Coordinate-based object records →
%%

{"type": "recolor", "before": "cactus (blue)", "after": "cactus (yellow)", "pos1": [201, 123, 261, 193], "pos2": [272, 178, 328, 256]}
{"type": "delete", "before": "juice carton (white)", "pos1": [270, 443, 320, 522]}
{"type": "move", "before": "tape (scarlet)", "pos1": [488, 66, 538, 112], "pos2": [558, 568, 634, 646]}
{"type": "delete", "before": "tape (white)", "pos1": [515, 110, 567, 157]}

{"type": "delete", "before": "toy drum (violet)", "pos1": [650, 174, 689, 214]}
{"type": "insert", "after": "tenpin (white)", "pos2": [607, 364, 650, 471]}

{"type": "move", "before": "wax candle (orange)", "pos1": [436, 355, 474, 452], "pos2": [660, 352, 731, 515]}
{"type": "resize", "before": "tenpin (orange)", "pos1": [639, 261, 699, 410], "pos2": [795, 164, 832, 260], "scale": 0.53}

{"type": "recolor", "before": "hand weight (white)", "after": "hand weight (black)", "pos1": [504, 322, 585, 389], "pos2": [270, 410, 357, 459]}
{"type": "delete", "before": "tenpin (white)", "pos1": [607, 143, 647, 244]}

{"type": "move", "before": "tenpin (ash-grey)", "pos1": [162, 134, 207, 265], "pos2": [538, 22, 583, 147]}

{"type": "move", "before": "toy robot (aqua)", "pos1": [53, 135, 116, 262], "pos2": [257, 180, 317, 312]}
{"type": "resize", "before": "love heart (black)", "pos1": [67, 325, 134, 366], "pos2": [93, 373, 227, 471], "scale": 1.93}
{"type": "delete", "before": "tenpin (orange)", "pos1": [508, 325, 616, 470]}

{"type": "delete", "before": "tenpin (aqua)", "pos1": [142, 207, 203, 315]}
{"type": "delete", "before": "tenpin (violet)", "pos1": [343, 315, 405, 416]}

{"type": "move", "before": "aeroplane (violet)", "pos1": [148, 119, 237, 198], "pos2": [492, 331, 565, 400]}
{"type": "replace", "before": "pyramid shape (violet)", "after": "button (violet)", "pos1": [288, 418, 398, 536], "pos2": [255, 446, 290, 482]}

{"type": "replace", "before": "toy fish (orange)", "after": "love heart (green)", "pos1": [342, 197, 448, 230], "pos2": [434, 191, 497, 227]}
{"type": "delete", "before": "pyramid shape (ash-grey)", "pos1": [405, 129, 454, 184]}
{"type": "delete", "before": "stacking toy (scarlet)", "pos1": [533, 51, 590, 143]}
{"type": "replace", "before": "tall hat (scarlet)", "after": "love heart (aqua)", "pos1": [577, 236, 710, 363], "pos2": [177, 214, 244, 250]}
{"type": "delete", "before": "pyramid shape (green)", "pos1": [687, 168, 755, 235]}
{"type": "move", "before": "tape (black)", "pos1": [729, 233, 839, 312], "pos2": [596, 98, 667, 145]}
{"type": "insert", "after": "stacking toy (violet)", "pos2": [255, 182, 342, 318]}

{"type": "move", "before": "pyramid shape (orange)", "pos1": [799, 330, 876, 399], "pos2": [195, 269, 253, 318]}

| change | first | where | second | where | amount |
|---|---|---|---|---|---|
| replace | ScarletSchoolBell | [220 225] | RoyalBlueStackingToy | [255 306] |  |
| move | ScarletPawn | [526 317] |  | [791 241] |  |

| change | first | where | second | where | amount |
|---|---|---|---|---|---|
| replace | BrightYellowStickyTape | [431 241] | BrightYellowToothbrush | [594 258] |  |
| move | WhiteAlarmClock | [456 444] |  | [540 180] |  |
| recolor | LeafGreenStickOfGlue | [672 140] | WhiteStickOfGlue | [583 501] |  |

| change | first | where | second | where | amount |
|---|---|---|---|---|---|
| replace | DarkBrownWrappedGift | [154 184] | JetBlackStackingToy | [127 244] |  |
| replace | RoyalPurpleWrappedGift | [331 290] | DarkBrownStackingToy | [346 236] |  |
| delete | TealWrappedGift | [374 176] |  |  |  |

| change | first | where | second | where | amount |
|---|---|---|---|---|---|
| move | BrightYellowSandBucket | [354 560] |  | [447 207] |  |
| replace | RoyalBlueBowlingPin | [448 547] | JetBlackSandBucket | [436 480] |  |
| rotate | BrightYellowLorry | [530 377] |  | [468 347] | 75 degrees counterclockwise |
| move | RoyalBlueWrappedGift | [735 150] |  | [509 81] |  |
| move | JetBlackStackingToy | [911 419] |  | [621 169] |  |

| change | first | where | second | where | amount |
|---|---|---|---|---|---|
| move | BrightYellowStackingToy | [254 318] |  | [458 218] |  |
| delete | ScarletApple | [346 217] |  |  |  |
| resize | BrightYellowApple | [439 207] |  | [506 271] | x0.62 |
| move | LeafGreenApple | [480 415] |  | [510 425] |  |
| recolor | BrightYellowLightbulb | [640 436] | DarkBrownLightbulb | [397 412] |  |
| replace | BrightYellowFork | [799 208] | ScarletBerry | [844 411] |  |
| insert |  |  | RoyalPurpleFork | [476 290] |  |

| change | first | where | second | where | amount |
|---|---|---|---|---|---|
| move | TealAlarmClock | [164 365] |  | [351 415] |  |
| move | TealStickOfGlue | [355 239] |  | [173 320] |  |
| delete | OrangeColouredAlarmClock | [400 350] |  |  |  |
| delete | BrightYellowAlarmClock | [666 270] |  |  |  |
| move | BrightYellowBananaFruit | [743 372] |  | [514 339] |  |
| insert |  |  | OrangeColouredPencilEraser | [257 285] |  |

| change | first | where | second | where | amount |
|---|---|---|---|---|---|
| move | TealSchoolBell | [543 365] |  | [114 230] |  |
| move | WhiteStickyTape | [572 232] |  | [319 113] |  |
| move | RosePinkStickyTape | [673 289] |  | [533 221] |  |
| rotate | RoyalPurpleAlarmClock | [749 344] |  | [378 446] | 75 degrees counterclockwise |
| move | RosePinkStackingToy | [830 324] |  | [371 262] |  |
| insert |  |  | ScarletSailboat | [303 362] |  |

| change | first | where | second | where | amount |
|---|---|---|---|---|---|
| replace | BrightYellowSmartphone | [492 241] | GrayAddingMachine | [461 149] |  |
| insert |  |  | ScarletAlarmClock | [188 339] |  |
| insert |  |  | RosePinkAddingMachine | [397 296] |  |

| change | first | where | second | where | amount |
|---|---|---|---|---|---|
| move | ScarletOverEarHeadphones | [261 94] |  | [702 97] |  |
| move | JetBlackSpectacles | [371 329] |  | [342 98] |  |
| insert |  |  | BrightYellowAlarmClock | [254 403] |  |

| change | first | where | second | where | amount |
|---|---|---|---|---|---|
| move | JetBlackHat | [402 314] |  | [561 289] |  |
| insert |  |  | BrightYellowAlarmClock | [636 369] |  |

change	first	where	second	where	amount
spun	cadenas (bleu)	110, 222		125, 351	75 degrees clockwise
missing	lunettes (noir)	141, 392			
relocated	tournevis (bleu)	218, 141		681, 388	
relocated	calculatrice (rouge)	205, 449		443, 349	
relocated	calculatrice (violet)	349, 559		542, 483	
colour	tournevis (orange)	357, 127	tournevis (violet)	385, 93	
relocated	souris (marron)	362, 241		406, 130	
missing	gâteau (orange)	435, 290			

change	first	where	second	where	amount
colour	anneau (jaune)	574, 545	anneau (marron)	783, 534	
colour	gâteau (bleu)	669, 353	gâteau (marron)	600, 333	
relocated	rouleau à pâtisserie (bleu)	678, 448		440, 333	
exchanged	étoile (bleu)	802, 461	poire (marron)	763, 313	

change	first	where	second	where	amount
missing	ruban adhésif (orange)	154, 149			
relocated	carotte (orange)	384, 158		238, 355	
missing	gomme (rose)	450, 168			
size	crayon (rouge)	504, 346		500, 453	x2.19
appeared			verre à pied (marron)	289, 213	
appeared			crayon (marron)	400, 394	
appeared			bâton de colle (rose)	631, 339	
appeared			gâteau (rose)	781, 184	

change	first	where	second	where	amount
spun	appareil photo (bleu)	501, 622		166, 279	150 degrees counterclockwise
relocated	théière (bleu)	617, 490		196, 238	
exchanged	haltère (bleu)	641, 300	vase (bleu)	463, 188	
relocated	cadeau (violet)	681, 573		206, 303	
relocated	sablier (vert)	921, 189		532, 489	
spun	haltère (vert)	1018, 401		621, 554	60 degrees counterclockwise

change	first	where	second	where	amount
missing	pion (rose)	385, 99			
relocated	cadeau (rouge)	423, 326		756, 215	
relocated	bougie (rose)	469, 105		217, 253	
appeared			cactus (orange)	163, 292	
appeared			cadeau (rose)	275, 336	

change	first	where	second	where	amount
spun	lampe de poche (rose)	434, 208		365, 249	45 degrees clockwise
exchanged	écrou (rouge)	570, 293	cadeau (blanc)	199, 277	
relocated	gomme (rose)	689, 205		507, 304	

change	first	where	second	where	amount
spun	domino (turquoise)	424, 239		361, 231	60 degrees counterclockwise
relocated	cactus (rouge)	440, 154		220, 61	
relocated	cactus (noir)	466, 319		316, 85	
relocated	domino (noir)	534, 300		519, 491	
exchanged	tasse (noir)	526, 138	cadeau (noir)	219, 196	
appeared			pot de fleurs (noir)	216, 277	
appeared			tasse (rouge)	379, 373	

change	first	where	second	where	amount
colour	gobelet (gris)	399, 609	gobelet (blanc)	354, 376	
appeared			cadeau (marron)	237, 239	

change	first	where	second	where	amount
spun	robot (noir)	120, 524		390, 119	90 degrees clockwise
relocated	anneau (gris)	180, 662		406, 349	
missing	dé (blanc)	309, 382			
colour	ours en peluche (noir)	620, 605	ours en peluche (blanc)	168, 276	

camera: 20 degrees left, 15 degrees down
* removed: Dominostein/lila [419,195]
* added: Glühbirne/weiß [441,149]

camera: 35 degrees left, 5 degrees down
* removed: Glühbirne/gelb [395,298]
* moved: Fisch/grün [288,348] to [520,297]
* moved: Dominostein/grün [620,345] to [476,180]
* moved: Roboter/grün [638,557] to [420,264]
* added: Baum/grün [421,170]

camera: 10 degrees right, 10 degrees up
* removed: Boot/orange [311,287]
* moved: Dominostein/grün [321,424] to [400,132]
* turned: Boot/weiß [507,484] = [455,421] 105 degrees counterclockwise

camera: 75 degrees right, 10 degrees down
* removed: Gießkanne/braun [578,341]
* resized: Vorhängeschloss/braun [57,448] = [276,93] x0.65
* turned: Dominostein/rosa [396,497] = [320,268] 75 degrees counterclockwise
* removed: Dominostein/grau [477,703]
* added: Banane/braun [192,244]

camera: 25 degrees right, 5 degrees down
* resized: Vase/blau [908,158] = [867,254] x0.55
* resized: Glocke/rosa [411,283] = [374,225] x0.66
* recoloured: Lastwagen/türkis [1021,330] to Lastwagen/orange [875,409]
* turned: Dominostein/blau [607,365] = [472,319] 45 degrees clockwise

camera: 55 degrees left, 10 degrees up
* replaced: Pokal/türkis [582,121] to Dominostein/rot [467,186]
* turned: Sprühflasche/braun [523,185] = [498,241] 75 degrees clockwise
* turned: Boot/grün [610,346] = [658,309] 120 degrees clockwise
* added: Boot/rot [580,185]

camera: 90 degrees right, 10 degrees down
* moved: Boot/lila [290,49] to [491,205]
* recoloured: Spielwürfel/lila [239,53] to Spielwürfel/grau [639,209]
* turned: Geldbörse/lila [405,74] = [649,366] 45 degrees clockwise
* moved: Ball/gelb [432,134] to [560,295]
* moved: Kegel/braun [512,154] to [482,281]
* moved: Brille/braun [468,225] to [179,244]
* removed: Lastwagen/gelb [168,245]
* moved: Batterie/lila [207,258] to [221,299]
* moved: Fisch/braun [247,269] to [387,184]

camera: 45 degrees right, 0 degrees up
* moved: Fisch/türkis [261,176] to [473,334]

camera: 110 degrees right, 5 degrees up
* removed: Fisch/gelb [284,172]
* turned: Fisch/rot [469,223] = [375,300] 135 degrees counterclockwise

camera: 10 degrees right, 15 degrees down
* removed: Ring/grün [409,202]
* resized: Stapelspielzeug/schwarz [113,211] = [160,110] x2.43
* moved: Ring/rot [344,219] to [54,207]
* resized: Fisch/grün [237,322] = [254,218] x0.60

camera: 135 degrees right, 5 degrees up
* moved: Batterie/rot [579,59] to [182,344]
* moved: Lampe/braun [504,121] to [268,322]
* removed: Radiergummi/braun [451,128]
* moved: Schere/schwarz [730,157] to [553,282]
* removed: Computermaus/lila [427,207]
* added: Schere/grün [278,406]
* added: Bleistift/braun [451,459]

%%

A single figure is required: the number of lines above in which the string "tournevis" appears.

2